WHAT THE EXERCISE ASKS: Write out the full set of records exactly. Any pictures in them do not belong in the copy.

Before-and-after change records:
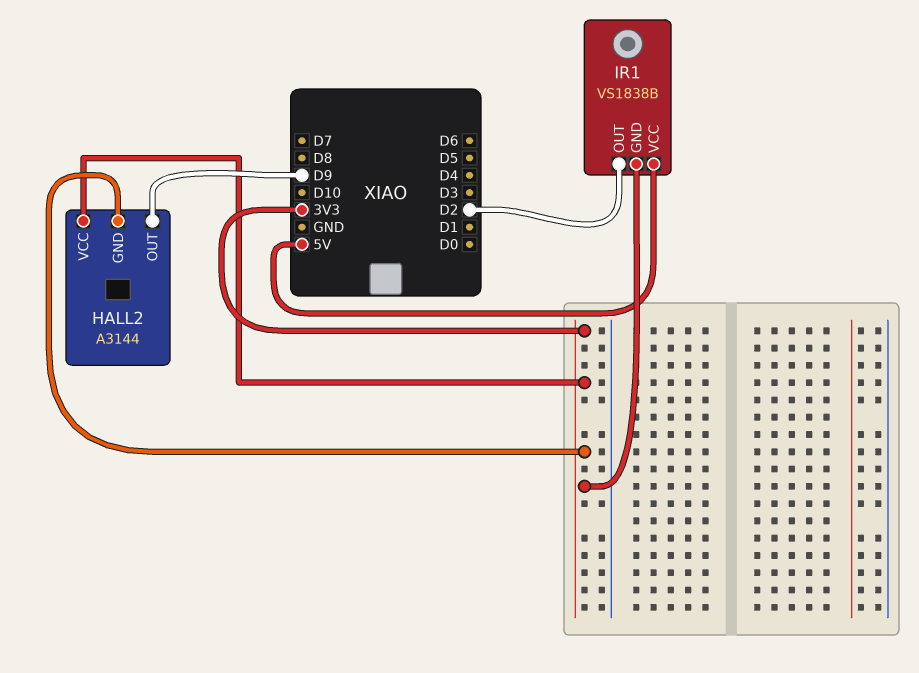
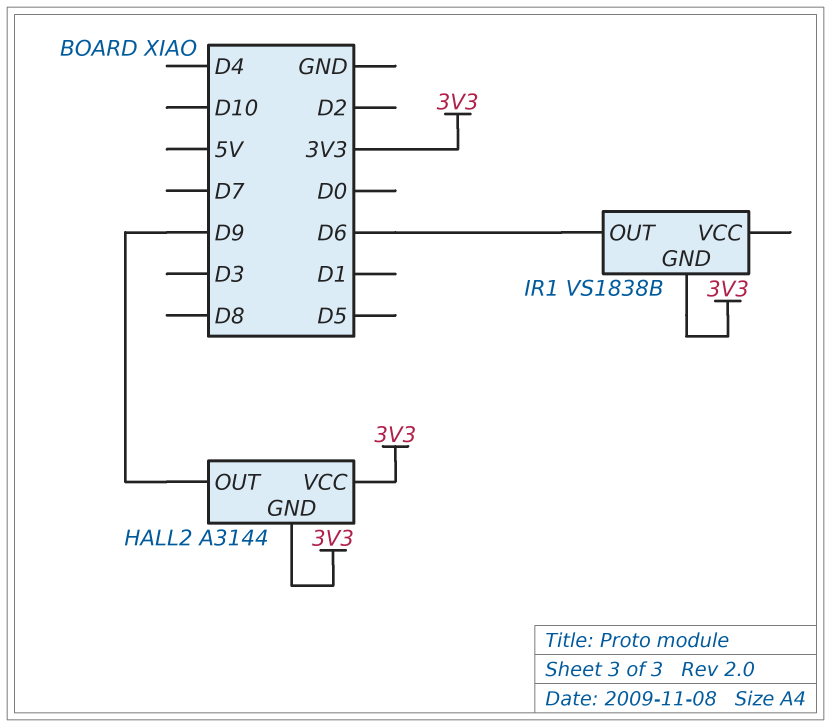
IR1 pin OUT: D2 -> D6
IR1 pin VCC: 5V -> none

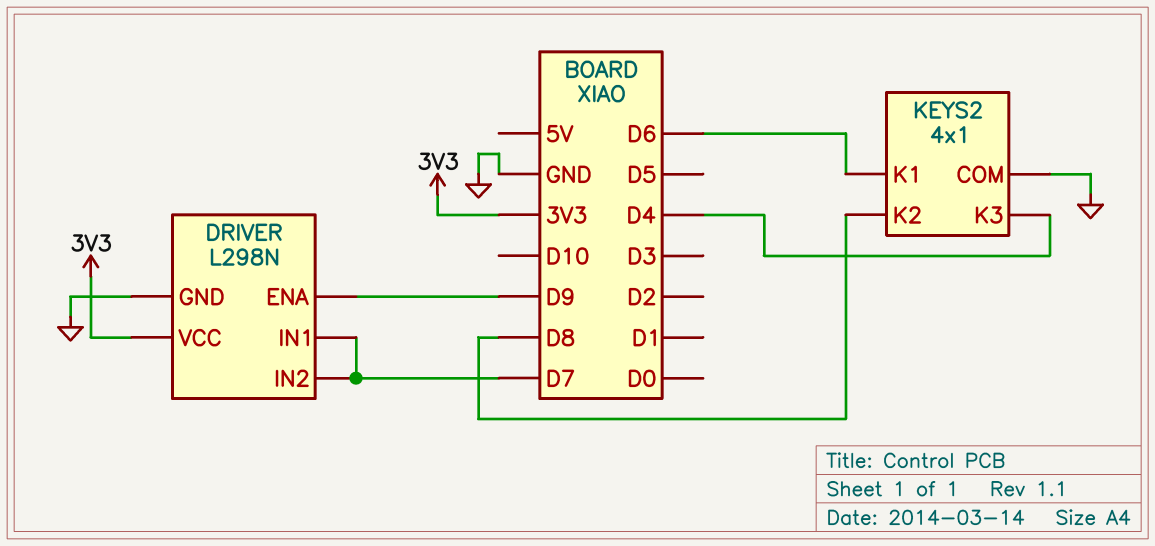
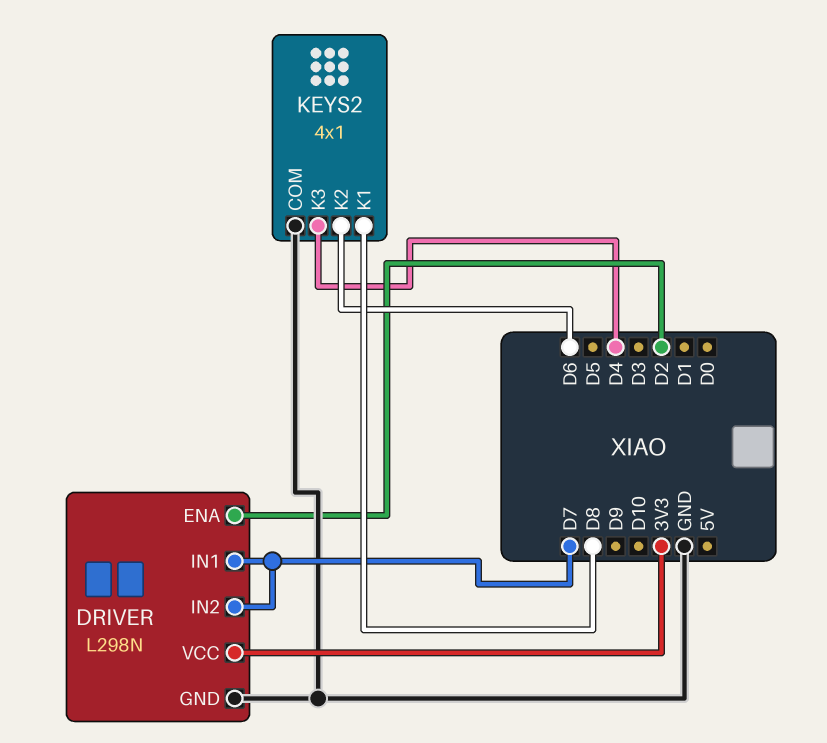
DRIVER pin ENA: D9 -> D2
KEYS2 pin K1: D6 -> D8
KEYS2 pin K2: D8 -> D6

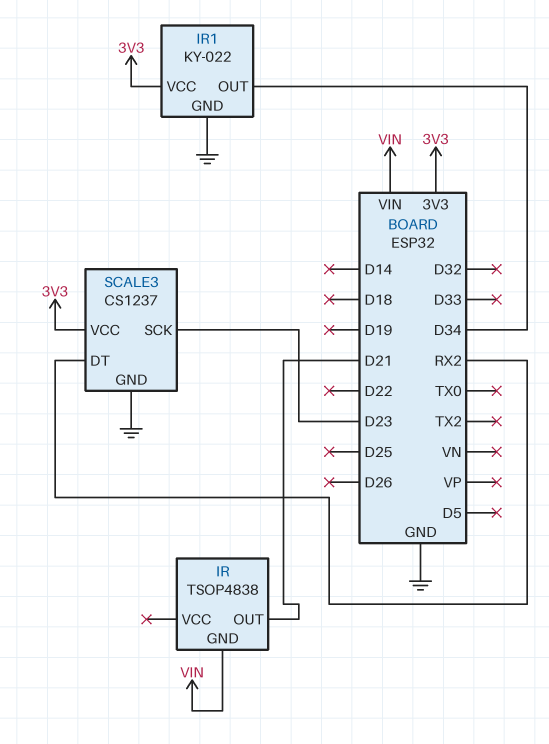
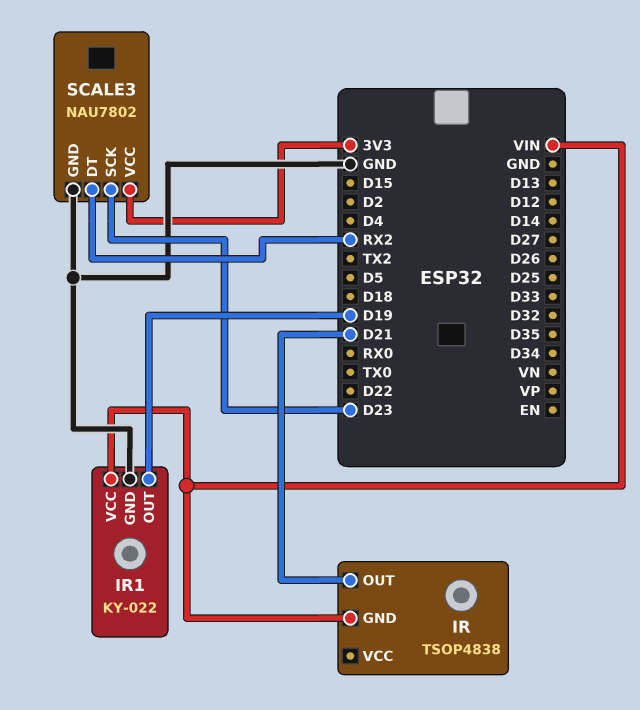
IR1 pin OUT: D34 -> D19
IR1 pin VCC: 3V3 -> VIN
SCALE3: CS1237 -> NAU7802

ANSWER TO THIS PROBLEM:
IR1 pin OUT: D2 -> D6
IR1 pin VCC: 5V -> none

DRIVER pin ENA: D9 -> D2
KEYS2 pin K1: D6 -> D8
KEYS2 pin K2: D8 -> D6

IR1 pin OUT: D34 -> D19
IR1 pin VCC: 3V3 -> VIN
SCALE3: CS1237 -> NAU7802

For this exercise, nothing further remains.